TASK — Leaving the pictures aside, transcribe the data below exactly.

------ PROVIDED RECORDS ------

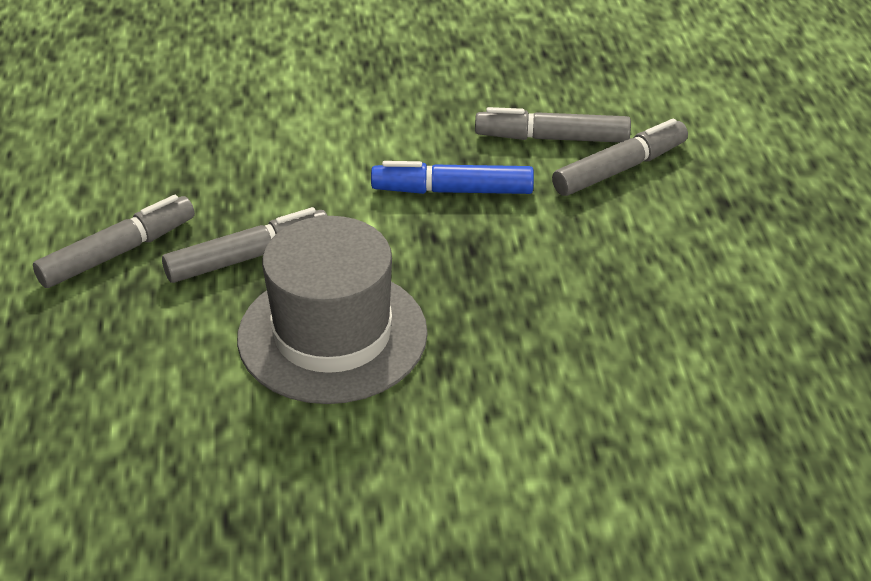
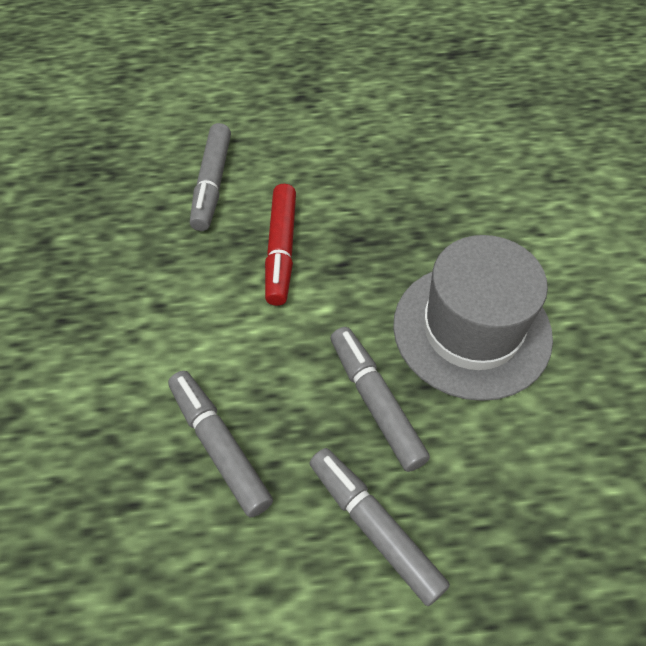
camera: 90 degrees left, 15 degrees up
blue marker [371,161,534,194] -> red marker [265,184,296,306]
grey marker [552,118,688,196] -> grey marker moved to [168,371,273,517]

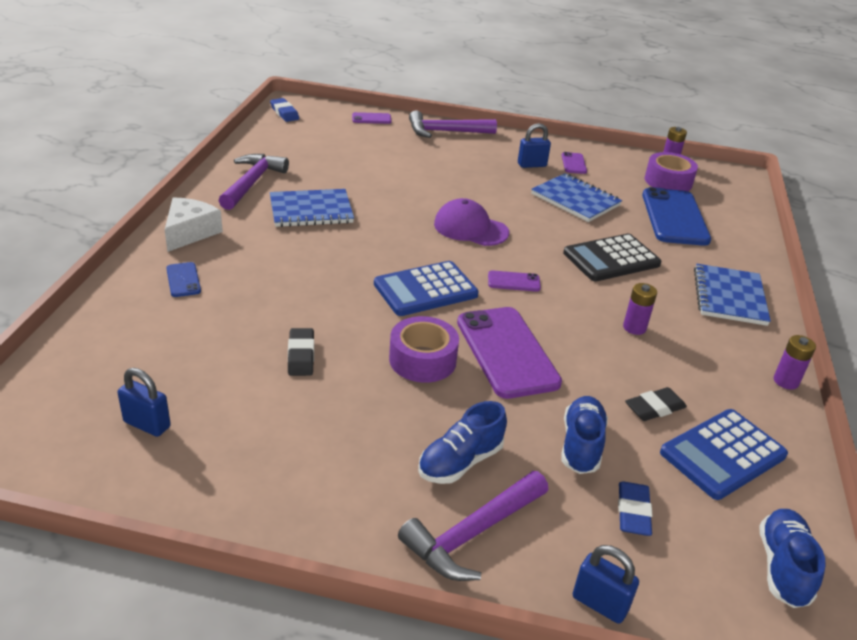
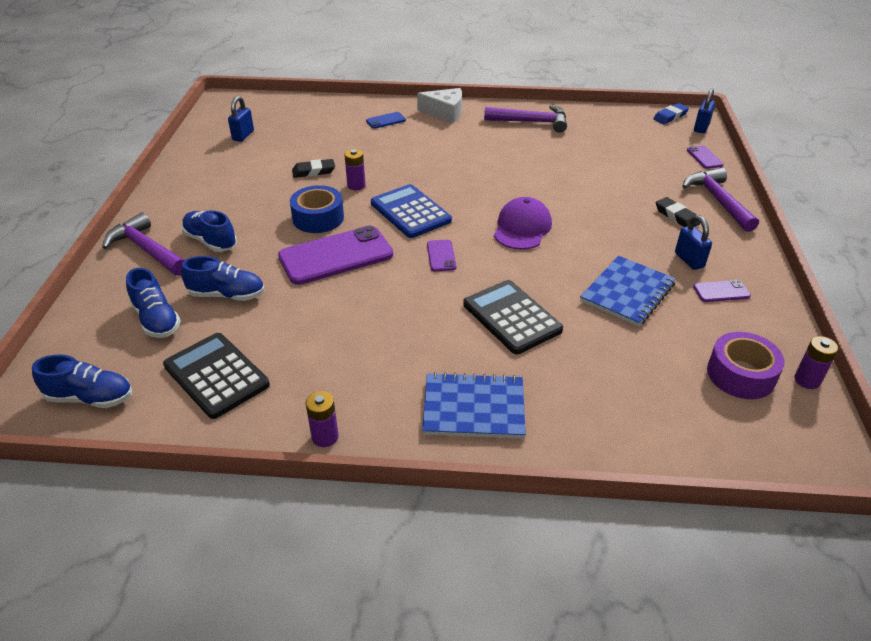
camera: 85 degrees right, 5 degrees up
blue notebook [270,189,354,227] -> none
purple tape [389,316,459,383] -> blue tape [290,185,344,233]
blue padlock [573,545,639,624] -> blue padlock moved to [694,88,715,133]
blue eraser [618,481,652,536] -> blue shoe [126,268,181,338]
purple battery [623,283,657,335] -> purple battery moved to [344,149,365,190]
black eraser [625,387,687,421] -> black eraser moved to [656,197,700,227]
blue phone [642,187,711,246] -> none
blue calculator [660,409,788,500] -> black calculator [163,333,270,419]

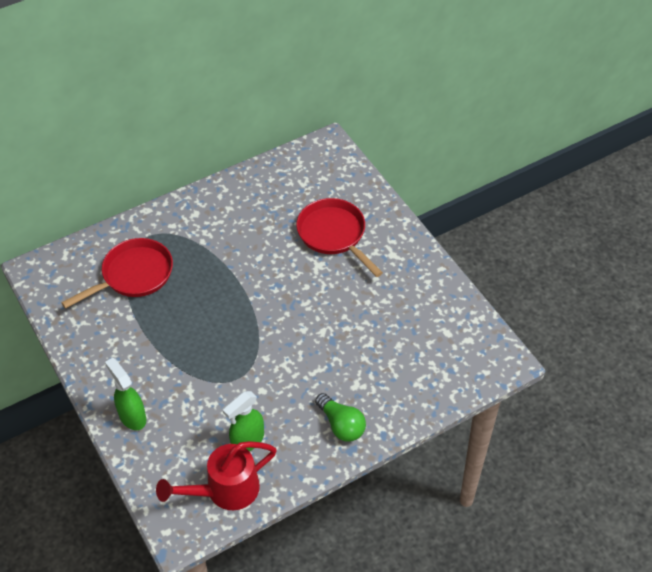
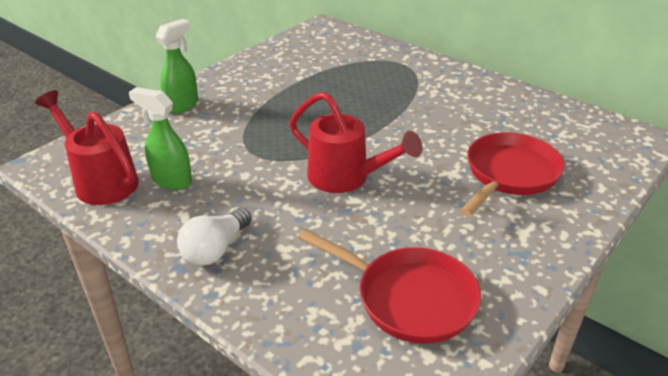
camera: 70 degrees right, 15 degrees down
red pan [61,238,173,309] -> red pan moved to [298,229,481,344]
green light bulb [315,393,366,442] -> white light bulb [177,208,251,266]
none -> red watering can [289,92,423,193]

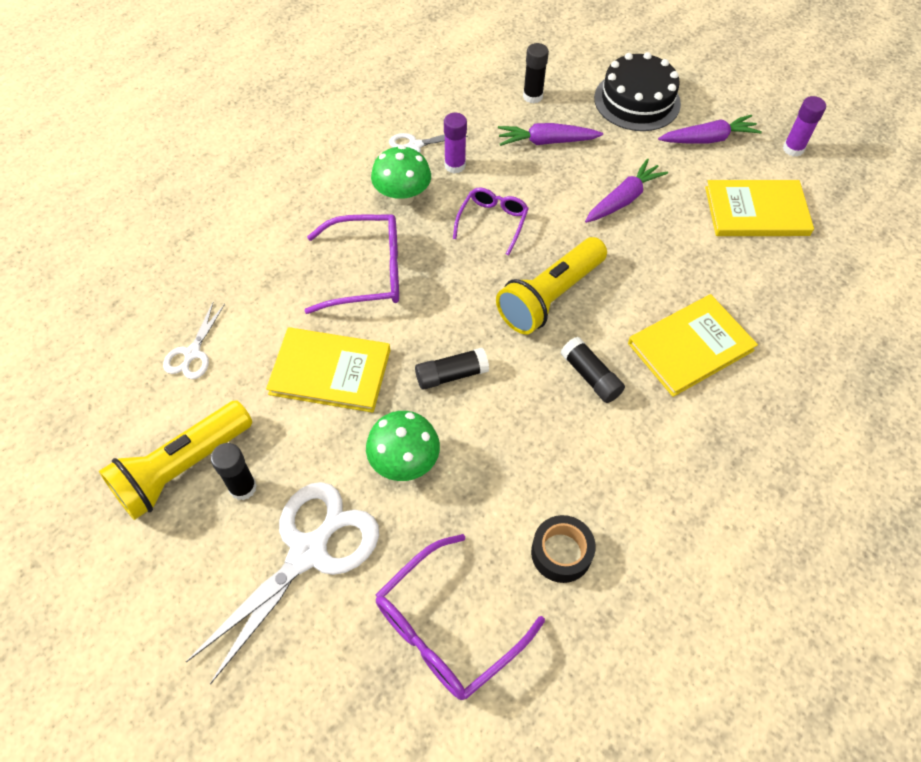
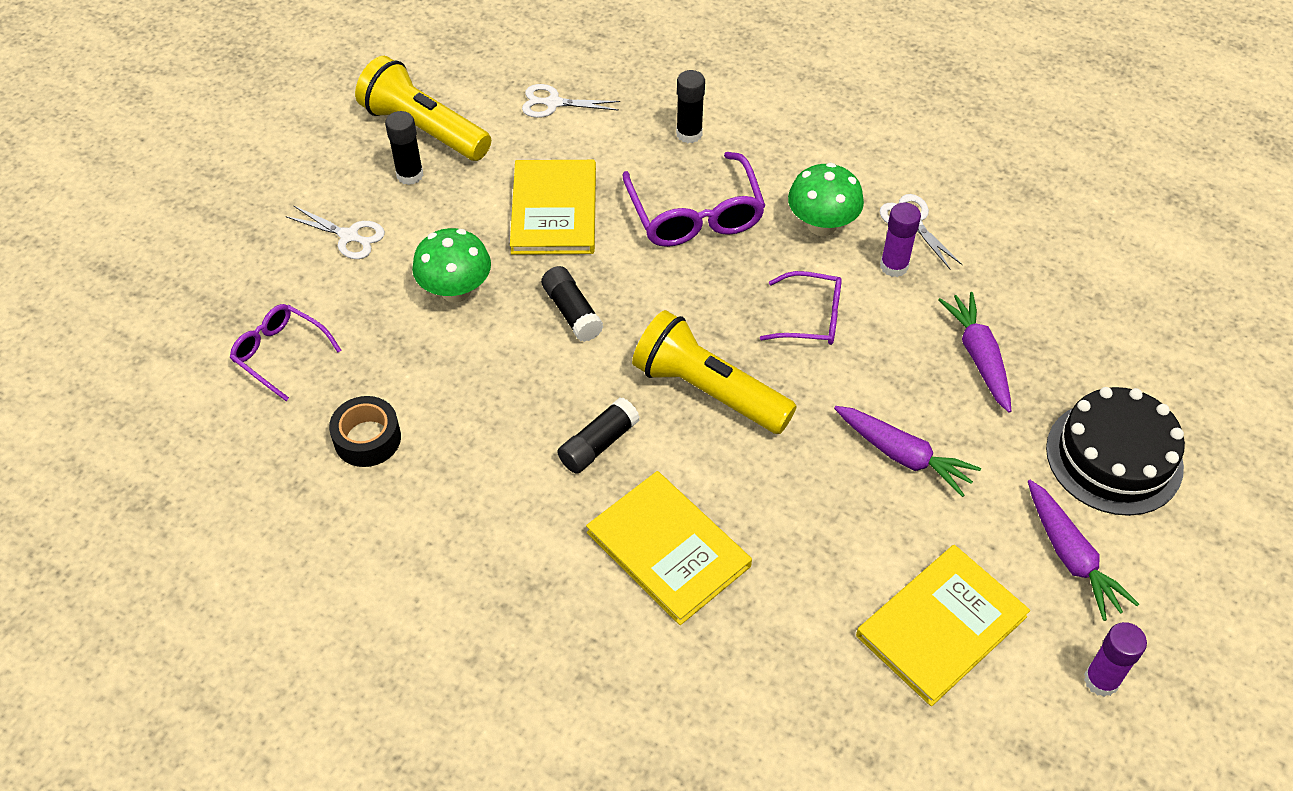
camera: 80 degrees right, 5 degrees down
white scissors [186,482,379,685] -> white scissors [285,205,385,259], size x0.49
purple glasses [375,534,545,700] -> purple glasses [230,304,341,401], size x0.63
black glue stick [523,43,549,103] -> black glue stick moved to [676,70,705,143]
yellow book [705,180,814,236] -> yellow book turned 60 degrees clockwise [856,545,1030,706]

------

SOLUTION —
camera: 90 degrees left, 15 degrees up
blue marker [371,161,534,194] -> red marker [265,184,296,306]
grey marker [552,118,688,196] -> grey marker moved to [168,371,273,517]

camera: 85 degrees right, 5 degrees up
blue notebook [270,189,354,227] -> none
purple tape [389,316,459,383] -> blue tape [290,185,344,233]
blue padlock [573,545,639,624] -> blue padlock moved to [694,88,715,133]
blue eraser [618,481,652,536] -> blue shoe [126,268,181,338]
purple battery [623,283,657,335] -> purple battery moved to [344,149,365,190]
black eraser [625,387,687,421] -> black eraser moved to [656,197,700,227]
blue phone [642,187,711,246] -> none
blue calculator [660,409,788,500] -> black calculator [163,333,270,419]

camera: 70 degrees right, 15 degrees down
red pan [61,238,173,309] -> red pan moved to [298,229,481,344]
green light bulb [315,393,366,442] -> white light bulb [177,208,251,266]
none -> red watering can [289,92,423,193]

camera: 80 degrees right, 5 degrees down
white scissors [186,482,379,685] -> white scissors [285,205,385,259], size x0.49
purple glasses [375,534,545,700] -> purple glasses [230,304,341,401], size x0.63
black glue stick [523,43,549,103] -> black glue stick moved to [676,70,705,143]
yellow book [705,180,814,236] -> yellow book turned 60 degrees clockwise [856,545,1030,706]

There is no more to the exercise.